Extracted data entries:
■ ■ ■

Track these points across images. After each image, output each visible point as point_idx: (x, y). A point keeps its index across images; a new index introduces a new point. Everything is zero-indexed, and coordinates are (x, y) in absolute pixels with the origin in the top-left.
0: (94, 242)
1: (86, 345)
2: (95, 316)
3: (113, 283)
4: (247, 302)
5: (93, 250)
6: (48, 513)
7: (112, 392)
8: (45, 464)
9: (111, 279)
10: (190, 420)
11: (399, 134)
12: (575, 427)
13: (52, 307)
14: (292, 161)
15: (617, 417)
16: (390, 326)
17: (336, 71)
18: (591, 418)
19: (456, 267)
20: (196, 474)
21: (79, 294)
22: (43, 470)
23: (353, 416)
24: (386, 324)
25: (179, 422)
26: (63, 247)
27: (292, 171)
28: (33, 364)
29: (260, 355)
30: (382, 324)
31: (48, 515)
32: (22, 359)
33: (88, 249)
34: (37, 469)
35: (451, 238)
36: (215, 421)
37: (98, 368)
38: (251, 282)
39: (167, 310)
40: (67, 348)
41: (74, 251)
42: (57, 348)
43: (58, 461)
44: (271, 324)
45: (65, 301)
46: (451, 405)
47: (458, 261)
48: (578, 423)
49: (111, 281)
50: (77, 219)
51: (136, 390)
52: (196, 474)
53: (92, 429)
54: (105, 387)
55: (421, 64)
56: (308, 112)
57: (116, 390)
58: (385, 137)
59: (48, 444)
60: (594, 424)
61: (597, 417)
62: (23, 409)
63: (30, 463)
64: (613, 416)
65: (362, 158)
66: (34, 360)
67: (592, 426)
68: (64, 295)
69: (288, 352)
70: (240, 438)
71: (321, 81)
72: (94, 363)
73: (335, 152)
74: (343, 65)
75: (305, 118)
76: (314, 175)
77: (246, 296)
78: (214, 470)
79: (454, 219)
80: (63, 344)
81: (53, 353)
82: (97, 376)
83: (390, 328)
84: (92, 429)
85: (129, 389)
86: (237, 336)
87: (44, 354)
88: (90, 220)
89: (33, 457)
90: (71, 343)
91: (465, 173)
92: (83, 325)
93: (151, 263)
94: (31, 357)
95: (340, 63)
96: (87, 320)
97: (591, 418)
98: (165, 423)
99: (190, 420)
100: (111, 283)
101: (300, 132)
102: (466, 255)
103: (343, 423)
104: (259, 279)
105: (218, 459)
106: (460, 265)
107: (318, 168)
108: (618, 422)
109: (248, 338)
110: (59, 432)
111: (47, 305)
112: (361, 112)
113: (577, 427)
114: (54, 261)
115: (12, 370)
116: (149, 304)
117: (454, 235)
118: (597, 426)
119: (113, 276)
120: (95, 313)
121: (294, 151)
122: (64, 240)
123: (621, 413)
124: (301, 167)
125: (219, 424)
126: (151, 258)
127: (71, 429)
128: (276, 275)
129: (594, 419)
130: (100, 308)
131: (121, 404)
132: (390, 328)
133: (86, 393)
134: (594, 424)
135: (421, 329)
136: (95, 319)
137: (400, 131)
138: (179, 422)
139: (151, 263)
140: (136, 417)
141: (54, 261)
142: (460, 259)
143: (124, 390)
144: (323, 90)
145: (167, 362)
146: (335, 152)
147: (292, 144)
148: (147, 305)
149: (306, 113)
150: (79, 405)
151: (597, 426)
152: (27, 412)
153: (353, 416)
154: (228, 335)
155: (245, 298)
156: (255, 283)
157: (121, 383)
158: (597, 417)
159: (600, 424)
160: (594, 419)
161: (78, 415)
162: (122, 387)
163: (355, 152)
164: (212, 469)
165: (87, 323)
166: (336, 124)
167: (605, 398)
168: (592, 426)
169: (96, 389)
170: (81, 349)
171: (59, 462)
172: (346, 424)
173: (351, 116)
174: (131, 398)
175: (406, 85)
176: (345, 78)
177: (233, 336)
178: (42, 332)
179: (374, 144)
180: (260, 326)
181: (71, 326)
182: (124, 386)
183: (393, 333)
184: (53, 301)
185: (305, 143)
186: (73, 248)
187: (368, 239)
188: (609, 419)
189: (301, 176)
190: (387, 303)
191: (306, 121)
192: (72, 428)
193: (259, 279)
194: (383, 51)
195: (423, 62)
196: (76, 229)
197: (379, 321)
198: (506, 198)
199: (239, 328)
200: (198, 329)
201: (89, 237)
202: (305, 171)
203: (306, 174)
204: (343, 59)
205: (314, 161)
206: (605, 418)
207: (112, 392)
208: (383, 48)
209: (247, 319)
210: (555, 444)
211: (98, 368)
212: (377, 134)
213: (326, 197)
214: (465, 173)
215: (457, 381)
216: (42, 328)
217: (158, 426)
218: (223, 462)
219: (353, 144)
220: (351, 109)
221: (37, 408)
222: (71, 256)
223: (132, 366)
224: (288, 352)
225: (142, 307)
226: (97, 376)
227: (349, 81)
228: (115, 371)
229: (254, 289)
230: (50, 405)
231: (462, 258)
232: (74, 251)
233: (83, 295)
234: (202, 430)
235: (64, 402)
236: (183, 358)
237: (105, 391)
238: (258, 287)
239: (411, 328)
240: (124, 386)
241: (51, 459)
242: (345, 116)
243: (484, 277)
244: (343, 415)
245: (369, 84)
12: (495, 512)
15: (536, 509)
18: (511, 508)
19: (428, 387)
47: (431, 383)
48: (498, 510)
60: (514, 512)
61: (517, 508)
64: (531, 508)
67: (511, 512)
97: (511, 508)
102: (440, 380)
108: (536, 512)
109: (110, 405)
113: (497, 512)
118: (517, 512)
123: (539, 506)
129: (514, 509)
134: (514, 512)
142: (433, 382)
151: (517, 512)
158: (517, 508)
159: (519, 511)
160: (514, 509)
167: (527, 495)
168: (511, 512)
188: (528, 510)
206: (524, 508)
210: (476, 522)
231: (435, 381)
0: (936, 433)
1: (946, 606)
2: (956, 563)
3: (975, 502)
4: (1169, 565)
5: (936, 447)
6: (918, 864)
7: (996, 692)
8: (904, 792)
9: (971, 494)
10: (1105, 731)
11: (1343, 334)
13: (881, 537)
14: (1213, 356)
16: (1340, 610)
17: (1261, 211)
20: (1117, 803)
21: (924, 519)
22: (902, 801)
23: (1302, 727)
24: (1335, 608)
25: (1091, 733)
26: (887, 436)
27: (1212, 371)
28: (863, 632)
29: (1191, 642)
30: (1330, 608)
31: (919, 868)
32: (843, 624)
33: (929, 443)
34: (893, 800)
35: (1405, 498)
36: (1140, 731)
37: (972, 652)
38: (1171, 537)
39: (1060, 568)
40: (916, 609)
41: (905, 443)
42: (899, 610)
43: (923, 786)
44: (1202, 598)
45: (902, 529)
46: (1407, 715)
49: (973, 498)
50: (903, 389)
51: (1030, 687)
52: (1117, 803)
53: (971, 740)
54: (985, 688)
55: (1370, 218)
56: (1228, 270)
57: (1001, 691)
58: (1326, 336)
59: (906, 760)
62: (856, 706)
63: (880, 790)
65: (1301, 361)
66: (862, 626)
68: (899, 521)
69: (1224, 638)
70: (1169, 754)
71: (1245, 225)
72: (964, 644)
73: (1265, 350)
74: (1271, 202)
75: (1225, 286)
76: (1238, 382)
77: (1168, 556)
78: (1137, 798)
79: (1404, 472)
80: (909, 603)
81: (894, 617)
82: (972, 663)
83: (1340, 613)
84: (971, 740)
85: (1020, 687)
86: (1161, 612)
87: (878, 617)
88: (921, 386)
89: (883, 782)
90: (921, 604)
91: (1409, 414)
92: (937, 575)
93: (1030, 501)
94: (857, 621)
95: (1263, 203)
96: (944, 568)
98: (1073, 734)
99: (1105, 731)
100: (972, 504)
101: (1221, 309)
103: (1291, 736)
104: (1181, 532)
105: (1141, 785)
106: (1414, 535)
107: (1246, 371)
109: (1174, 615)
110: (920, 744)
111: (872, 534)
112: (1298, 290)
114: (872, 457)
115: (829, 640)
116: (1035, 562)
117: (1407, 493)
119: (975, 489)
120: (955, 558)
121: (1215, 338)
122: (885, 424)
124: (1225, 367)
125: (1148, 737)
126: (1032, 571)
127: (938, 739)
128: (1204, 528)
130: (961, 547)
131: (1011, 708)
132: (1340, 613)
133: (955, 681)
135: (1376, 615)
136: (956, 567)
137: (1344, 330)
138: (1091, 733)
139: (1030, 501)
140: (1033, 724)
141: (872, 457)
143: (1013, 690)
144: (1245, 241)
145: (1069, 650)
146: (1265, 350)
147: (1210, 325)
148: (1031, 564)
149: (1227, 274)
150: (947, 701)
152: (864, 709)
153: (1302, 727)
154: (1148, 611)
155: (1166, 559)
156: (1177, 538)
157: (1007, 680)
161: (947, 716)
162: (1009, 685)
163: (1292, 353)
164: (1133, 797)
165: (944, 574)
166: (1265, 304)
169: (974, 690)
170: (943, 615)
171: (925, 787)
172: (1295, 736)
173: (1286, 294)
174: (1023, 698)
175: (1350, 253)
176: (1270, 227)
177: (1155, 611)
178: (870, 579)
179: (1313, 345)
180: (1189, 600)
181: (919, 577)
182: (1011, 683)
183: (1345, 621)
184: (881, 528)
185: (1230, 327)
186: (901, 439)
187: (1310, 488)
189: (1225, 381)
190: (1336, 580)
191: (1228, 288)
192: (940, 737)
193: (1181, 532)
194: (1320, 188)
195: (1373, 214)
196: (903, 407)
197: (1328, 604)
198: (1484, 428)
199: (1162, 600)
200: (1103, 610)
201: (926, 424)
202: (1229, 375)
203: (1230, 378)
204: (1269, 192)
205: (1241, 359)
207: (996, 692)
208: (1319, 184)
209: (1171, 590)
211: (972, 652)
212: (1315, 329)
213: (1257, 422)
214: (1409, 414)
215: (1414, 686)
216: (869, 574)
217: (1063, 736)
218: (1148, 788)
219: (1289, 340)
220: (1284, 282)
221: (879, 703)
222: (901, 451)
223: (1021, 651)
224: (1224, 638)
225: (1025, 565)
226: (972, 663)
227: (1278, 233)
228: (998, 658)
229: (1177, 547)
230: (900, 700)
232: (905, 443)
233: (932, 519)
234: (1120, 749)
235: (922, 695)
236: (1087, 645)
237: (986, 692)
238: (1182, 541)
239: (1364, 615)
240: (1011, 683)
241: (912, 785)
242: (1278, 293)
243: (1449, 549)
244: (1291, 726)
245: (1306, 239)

■ ■ ■

» **TASK STATEMENT**
Replace "absolute pixels" with "image pixels" in the lines from the start through the line holding "84: (92, 429)", inclusive. Give those lines again with nothing else changed.

» **THE SOLUTION**
Track these points across images. After each image, output each visible point as point_idx: (x, y). A point keeps its index across images; a new index introduces a new point. Everything is zero-indexed, and coordinates are (x, y) in image pixels with the origin in the top-left.
0: (94, 242)
1: (86, 345)
2: (95, 316)
3: (113, 283)
4: (247, 302)
5: (93, 250)
6: (48, 513)
7: (112, 392)
8: (45, 464)
9: (111, 279)
10: (190, 420)
11: (399, 134)
12: (575, 427)
13: (52, 307)
14: (292, 161)
15: (617, 417)
16: (390, 326)
17: (336, 71)
18: (591, 418)
19: (456, 267)
20: (196, 474)
21: (79, 294)
22: (43, 470)
23: (353, 416)
24: (386, 324)
25: (179, 422)
26: (63, 247)
27: (292, 171)
28: (33, 364)
29: (260, 355)
30: (382, 324)
31: (48, 515)
32: (22, 359)
33: (88, 249)
34: (37, 469)
35: (451, 238)
36: (215, 421)
37: (98, 368)
38: (251, 282)
39: (167, 310)
40: (67, 348)
41: (74, 251)
42: (57, 348)
43: (58, 461)
44: (271, 324)
45: (65, 301)
46: (451, 405)
47: (458, 261)
48: (578, 423)
49: (111, 281)
50: (77, 219)
51: (136, 390)
52: (196, 474)
53: (92, 429)
54: (105, 387)
55: (421, 64)
56: (308, 112)
57: (116, 390)
58: (385, 137)
59: (48, 444)
60: (594, 424)
61: (597, 417)
62: (23, 409)
63: (30, 463)
64: (613, 416)
65: (362, 158)
66: (34, 360)
67: (592, 426)
68: (64, 295)
69: (288, 352)
70: (240, 438)
71: (321, 81)
72: (94, 363)
73: (335, 152)
74: (343, 65)
75: (305, 118)
76: (314, 175)
77: (246, 296)
78: (214, 470)
79: (454, 219)
80: (63, 344)
81: (53, 353)
82: (97, 376)
83: (390, 328)
84: (92, 429)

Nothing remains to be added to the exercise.